* [SUPPLIED DATA]:
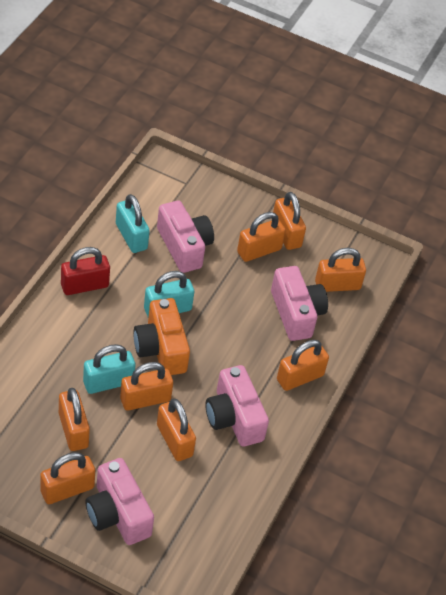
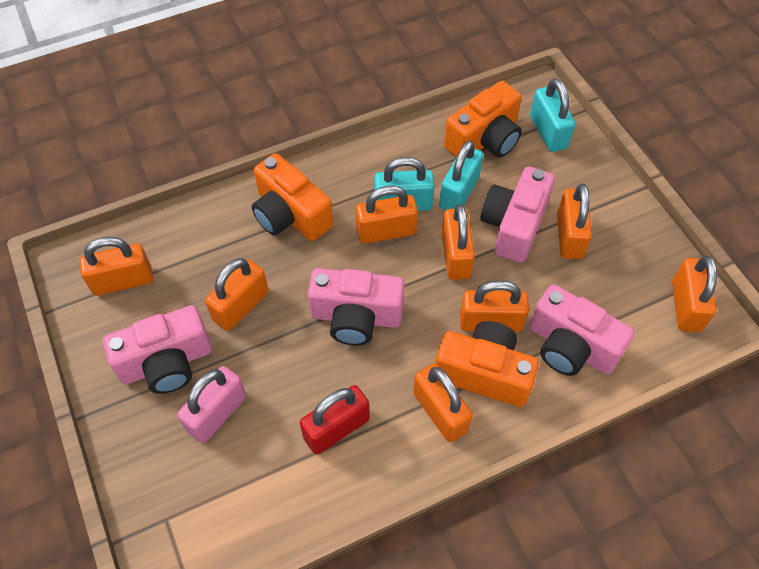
orange camera: [133,298,190,375] = 1 -> [252,153,333,241] [435,321,539,407] [444,81,522,158] = 3
pink padlock: none = 0 -> [177,366,246,443] = 1

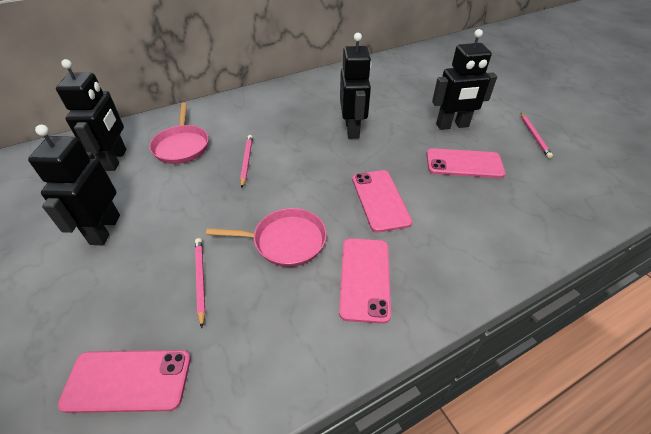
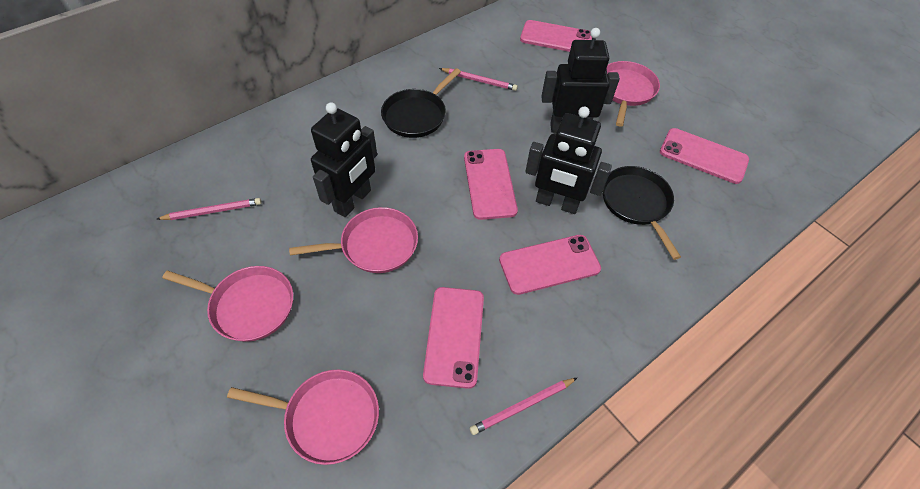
black pan: none = 0 -> [381,68,461,138] [602,166,681,260] = 2
black robot: [28,125,120,245] [56,59,127,171] [340,33,372,139] [432,29,497,130] = 4 -> [311,102,377,217] [525,107,612,214] [541,28,620,133] = 3
pink pan: [149,103,209,164] [206,208,327,267] = 2 -> [162,266,293,342] [227,369,379,465] [289,207,418,273] [607,61,660,127] = 4
pink phone: [58,350,191,413] [339,238,391,324] [352,170,412,232] [427,148,505,178] = 4 -> [423,287,484,389] [464,149,518,220] [499,235,601,295] [520,20,592,52] [660,128,749,184] = 5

* [EXERCISE DESCRIPTION]:
Every line from the one containing "pink pan: [149,103,209,164]" through the last line of the entries should be output exactly; nothing else belongs in the reply.

* [ANSWER SECTION]:
pink pan: [149,103,209,164] [206,208,327,267] = 2 -> [162,266,293,342] [227,369,379,465] [289,207,418,273] [607,61,660,127] = 4
pink phone: [58,350,191,413] [339,238,391,324] [352,170,412,232] [427,148,505,178] = 4 -> [423,287,484,389] [464,149,518,220] [499,235,601,295] [520,20,592,52] [660,128,749,184] = 5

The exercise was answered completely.